» **DATA EXCERPTS**:

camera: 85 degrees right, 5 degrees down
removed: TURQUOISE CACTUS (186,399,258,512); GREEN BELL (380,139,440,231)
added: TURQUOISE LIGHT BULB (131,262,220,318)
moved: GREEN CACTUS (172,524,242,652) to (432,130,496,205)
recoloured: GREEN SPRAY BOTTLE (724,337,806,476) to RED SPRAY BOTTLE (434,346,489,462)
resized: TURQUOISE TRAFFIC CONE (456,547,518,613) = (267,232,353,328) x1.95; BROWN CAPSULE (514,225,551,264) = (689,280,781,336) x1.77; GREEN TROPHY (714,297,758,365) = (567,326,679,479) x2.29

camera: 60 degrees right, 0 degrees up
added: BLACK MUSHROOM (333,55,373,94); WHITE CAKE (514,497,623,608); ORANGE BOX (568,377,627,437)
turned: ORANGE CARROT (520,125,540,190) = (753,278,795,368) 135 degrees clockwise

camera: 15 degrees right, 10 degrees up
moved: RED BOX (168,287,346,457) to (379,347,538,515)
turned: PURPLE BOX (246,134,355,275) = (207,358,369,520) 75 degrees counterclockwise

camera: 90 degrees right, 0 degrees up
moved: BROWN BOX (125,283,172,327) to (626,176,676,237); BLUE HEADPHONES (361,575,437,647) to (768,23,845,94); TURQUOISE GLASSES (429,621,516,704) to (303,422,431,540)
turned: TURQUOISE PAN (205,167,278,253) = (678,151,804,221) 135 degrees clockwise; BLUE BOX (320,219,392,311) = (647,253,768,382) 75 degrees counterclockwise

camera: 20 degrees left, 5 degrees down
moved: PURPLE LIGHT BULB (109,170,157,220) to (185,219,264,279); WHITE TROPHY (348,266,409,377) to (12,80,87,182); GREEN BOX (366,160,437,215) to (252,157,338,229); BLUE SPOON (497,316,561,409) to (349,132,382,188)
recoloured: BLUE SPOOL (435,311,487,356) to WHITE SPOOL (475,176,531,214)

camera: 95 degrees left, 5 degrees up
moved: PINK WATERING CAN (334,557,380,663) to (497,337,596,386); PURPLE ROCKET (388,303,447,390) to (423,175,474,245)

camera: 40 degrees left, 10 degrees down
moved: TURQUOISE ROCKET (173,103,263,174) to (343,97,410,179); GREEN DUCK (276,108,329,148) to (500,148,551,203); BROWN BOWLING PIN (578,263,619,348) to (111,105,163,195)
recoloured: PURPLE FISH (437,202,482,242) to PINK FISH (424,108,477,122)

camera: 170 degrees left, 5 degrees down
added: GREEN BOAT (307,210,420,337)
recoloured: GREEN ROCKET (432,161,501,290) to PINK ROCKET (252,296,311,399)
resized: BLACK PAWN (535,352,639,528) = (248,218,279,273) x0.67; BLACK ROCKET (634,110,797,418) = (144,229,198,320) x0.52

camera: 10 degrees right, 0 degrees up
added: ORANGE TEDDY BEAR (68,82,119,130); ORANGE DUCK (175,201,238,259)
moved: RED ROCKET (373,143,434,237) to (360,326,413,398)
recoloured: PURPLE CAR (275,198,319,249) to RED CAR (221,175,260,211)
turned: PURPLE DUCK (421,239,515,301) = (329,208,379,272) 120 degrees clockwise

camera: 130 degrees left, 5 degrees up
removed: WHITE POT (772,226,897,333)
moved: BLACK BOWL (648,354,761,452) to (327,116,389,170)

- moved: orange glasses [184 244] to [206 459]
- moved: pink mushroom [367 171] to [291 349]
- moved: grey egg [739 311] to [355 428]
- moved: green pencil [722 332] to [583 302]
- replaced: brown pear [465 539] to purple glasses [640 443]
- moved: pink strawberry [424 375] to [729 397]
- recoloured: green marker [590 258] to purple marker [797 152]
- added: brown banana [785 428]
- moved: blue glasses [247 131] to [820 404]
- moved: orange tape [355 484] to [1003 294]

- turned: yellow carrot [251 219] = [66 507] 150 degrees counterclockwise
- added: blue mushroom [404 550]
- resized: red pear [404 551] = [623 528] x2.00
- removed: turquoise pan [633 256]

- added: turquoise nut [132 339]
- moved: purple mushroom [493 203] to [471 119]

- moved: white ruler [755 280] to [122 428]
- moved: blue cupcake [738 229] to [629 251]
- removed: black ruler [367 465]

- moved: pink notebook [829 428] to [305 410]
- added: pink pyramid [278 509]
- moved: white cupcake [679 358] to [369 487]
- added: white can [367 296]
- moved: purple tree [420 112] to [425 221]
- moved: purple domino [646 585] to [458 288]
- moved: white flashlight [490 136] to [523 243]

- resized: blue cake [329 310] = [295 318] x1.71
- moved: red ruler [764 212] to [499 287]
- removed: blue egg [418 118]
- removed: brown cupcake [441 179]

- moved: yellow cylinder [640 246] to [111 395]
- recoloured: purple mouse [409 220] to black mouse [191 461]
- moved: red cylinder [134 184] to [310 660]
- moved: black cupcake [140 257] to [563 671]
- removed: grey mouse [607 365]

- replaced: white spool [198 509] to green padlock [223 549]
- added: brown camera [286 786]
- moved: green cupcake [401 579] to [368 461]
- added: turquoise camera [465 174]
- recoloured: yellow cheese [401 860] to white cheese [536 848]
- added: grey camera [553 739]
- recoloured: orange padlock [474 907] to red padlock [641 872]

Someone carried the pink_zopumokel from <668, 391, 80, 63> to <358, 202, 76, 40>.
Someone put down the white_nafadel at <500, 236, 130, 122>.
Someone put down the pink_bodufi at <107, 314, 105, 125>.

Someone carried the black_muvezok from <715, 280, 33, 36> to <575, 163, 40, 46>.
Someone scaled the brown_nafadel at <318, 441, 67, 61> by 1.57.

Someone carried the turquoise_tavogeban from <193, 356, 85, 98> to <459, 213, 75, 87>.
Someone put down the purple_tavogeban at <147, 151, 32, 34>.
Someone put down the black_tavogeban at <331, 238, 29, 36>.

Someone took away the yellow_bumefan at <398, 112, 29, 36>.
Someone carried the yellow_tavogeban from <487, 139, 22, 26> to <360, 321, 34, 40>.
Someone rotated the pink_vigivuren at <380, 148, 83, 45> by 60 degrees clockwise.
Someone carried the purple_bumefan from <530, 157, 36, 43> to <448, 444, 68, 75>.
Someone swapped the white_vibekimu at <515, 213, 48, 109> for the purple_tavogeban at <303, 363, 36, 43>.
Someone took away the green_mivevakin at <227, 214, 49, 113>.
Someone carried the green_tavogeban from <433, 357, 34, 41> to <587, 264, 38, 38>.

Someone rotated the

» **AIM OF THE TASK**:
With "CACTUS" as the search string, filter the records and return each line that has it.

» **OUTPUT OF THE TASK**:
removed: TURQUOISE CACTUS (186,399,258,512); GREEN BELL (380,139,440,231)
moved: GREEN CACTUS (172,524,242,652) to (432,130,496,205)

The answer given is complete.